- _EXERCISE GOAL_: Only one stretch of the records below should be repeated. It starts with the line containing "D3: schottky (A" and goes on through the line containing "R16: 330 (W8, W18) -> 110 (W8, W18)", exactly as written.

- _INFORMATION SUPPLIED_:

★ ★ ★ ★

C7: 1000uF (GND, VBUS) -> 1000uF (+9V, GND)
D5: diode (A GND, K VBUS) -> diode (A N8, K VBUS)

★ ★ ★ ★

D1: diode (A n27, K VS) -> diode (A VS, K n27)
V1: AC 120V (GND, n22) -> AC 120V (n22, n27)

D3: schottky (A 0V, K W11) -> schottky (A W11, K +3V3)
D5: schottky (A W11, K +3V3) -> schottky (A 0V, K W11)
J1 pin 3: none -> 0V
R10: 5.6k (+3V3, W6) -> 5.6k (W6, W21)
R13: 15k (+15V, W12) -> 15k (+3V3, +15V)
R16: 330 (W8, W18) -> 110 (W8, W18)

★ ★ ★ ★

- _REPLY_:
D3: schottky (A 0V, K W11) -> schottky (A W11, K +3V3)
D5: schottky (A W11, K +3V3) -> schottky (A 0V, K W11)
J1 pin 3: none -> 0V
R10: 5.6k (+3V3, W6) -> 5.6k (W6, W21)
R13: 15k (+15V, W12) -> 15k (+3V3, +15V)
R16: 330 (W8, W18) -> 110 (W8, W18)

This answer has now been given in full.